━━━━━ Information

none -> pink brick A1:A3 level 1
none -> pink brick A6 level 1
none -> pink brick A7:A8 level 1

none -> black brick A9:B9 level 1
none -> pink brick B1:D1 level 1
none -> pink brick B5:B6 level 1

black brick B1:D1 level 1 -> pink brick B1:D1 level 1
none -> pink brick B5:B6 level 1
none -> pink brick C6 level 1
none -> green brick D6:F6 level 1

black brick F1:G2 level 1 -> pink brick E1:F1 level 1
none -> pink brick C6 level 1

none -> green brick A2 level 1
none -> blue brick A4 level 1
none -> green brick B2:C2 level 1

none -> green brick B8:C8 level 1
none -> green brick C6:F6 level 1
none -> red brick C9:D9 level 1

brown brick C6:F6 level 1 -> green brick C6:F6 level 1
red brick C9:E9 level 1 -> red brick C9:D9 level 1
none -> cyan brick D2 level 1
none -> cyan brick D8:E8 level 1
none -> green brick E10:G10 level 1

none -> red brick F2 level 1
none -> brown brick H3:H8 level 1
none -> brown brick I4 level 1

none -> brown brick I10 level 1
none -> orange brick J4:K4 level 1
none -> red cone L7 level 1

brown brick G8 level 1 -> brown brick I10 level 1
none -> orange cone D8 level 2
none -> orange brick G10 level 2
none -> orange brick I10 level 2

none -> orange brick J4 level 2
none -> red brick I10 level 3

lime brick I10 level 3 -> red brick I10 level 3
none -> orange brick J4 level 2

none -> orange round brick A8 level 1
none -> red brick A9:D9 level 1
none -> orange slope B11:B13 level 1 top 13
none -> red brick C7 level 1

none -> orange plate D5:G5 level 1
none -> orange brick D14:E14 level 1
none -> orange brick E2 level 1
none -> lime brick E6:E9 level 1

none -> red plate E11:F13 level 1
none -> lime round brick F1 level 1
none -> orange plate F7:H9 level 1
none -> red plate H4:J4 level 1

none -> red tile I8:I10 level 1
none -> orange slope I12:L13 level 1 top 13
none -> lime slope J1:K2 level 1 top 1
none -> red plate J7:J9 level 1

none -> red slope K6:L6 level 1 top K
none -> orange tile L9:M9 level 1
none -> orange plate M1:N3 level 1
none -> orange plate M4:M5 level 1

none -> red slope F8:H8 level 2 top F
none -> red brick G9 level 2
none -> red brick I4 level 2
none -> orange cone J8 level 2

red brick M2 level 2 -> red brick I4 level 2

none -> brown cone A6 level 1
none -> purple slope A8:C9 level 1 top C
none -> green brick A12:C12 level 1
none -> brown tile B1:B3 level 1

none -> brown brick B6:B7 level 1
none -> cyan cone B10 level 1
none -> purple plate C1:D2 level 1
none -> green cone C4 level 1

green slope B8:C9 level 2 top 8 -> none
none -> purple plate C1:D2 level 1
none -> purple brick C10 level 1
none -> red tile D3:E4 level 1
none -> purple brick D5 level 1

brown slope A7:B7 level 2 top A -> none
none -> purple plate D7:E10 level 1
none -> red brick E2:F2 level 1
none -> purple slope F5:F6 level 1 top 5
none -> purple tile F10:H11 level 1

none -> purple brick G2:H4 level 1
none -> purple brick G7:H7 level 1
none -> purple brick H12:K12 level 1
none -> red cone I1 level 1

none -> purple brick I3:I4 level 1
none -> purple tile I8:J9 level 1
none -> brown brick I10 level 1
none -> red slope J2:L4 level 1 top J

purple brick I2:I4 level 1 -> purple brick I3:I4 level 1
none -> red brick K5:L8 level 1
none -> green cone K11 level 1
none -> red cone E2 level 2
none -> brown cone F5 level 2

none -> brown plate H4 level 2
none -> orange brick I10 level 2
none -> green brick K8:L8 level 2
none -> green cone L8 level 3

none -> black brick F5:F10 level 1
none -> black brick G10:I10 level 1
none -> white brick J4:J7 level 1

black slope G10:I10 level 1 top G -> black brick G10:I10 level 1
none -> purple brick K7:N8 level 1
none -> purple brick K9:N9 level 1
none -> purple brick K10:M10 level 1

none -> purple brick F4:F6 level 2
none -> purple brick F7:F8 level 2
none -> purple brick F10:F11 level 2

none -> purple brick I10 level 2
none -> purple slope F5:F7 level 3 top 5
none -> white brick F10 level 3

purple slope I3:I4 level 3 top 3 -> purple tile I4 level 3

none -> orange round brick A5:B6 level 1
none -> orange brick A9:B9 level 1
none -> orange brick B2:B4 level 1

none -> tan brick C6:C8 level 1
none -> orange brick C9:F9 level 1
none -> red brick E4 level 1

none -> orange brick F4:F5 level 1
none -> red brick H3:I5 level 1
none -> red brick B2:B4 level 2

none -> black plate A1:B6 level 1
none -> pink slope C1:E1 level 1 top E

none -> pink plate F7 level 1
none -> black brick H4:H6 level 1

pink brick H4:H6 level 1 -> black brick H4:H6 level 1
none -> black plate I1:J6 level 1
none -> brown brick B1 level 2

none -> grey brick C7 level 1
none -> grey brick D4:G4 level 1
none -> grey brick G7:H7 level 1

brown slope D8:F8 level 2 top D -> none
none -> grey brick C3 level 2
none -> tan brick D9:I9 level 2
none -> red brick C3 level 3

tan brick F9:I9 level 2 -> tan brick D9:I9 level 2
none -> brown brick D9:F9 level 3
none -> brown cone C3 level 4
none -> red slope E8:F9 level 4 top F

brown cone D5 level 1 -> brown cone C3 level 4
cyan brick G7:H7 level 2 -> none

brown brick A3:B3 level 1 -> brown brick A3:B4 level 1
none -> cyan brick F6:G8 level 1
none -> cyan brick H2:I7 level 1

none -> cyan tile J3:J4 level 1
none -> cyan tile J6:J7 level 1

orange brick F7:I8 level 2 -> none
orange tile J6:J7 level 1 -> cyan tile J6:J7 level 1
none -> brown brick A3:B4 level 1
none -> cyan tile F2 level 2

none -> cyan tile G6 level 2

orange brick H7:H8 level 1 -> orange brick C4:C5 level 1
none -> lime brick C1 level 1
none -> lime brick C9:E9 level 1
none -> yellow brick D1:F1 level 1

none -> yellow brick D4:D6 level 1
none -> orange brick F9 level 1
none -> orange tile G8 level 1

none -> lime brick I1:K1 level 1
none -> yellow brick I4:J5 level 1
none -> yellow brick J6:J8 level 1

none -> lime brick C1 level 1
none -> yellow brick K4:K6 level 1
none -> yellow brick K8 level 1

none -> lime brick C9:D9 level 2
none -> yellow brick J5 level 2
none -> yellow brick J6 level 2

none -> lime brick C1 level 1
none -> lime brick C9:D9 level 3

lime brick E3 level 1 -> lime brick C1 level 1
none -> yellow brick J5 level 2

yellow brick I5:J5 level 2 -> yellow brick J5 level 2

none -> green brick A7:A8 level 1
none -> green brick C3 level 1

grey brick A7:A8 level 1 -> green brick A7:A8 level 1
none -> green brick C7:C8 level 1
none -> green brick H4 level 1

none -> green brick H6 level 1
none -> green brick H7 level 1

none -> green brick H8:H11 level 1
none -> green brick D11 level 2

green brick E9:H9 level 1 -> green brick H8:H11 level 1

━━━━━━━━━━

* **Aim of the task**
In the entries above, find the line with "brown brick G8" and the line with "none -> orange brick E2 level 1", then restate word for word both of them and every line between, with nothing more.

* **Solution for this exercise**
brown brick G8 level 1 -> brown brick I10 level 1
none -> orange cone D8 level 2
none -> orange brick G10 level 2
none -> orange brick I10 level 2

none -> orange brick J4 level 2
none -> red brick I10 level 3

lime brick I10 level 3 -> red brick I10 level 3
none -> orange brick J4 level 2

none -> orange round brick A8 level 1
none -> red brick A9:D9 level 1
none -> orange slope B11:B13 level 1 top 13
none -> red brick C7 level 1

none -> orange plate D5:G5 level 1
none -> orange brick D14:E14 level 1
none -> orange brick E2 level 1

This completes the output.